Supplied records ->

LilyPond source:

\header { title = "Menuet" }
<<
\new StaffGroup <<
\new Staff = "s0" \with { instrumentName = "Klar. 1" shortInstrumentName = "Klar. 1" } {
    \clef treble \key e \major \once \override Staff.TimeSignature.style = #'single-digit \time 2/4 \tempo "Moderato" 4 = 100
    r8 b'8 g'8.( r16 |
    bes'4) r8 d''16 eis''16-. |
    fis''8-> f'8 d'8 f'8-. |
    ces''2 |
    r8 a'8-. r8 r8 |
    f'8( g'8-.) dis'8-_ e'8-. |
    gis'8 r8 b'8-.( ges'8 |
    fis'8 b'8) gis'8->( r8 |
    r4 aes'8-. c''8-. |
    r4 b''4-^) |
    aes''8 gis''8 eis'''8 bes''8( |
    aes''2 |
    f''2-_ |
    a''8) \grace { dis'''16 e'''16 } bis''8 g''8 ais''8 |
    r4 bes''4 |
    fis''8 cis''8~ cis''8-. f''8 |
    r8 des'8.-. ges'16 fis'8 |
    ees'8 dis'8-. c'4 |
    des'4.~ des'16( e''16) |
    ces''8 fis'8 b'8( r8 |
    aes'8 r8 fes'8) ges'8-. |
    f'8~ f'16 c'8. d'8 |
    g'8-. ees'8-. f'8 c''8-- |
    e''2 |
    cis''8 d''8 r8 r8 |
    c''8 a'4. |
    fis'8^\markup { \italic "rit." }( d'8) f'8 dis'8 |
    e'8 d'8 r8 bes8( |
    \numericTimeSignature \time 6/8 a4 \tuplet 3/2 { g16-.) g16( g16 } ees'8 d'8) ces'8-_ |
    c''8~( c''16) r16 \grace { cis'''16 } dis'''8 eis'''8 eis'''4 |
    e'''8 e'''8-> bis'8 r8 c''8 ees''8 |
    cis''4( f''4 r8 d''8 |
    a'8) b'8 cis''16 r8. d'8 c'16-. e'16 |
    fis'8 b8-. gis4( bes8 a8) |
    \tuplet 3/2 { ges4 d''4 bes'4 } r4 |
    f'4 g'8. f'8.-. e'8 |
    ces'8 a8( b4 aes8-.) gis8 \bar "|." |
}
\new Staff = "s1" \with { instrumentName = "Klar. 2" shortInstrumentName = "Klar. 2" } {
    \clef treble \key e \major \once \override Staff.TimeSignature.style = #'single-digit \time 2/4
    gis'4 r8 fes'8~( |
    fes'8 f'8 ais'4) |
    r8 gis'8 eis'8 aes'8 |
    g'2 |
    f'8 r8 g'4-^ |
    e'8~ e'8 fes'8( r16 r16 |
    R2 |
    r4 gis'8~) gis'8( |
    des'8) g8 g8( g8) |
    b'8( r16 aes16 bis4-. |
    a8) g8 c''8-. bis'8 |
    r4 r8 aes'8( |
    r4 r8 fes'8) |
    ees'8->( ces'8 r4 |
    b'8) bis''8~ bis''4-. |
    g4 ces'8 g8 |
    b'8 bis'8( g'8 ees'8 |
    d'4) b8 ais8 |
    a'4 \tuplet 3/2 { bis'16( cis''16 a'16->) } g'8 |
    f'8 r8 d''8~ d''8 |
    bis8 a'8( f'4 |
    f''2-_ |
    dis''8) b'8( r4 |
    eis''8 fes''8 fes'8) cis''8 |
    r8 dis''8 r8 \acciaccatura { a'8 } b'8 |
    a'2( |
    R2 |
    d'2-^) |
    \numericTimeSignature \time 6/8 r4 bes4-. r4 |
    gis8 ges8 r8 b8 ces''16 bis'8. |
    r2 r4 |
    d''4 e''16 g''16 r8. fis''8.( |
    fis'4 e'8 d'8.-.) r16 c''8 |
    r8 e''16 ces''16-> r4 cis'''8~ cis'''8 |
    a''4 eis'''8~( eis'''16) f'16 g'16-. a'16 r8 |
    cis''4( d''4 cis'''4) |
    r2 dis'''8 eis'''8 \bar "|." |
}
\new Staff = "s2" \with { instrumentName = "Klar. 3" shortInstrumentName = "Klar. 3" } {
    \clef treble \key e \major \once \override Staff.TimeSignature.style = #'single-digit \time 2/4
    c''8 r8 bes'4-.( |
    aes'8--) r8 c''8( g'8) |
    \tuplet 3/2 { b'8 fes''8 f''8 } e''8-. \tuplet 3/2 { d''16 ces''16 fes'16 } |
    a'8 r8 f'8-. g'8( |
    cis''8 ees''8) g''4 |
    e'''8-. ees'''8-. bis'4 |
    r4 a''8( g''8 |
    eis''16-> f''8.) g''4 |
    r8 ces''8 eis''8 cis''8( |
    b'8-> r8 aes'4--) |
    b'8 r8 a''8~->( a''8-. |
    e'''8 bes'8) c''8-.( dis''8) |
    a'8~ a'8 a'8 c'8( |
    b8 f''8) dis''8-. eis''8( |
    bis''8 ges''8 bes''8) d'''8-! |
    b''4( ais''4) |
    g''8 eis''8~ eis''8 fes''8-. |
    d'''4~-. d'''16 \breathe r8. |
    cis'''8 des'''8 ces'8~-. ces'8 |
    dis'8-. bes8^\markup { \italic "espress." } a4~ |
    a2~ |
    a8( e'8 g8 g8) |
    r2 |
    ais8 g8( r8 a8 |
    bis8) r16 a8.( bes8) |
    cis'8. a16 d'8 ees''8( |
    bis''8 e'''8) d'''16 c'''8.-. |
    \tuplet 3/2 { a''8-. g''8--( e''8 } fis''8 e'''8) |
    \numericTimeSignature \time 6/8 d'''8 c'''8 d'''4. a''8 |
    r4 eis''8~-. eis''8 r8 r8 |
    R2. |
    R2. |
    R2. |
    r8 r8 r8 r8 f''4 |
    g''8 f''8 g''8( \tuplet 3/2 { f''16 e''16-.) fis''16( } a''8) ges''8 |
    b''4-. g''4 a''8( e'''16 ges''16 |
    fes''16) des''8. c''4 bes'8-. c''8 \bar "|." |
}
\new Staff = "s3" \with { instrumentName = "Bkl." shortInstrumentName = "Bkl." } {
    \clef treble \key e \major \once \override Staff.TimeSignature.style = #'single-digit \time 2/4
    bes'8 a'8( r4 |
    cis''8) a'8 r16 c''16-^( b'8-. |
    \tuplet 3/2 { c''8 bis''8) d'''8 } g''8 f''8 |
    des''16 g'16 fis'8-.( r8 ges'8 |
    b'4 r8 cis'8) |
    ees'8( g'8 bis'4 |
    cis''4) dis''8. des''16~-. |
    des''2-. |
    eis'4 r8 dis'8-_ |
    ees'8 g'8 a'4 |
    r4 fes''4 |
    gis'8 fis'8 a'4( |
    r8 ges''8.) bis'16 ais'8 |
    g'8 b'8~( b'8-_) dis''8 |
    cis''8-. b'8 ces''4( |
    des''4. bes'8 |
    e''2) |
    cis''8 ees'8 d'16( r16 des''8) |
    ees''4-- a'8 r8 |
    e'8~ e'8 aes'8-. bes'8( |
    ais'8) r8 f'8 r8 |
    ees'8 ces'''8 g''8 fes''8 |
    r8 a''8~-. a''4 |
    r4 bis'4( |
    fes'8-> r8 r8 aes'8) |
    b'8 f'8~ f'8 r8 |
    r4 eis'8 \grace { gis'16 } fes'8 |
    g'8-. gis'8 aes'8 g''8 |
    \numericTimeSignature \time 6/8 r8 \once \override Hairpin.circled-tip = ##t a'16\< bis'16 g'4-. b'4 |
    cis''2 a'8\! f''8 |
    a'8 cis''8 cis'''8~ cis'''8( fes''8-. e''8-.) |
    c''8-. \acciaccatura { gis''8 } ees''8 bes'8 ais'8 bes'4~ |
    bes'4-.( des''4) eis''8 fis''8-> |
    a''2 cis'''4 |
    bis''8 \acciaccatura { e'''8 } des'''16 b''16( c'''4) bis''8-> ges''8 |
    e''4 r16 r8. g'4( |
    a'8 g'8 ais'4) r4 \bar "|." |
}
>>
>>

To be done ->
Pull out every line of the listing above that contains the string "shortInstrumentName".

Finished task ->
\new Staff = "s0" \with { instrumentName = "Klar. 1" shortInstrumentName = "Klar. 1" } {
\new Staff = "s1" \with { instrumentName = "Klar. 2" shortInstrumentName = "Klar. 2" } {
\new Staff = "s2" \with { instrumentName = "Klar. 3" shortInstrumentName = "Klar. 3" } {
\new Staff = "s3" \with { instrumentName = "Bkl." shortInstrumentName = "Bkl." } {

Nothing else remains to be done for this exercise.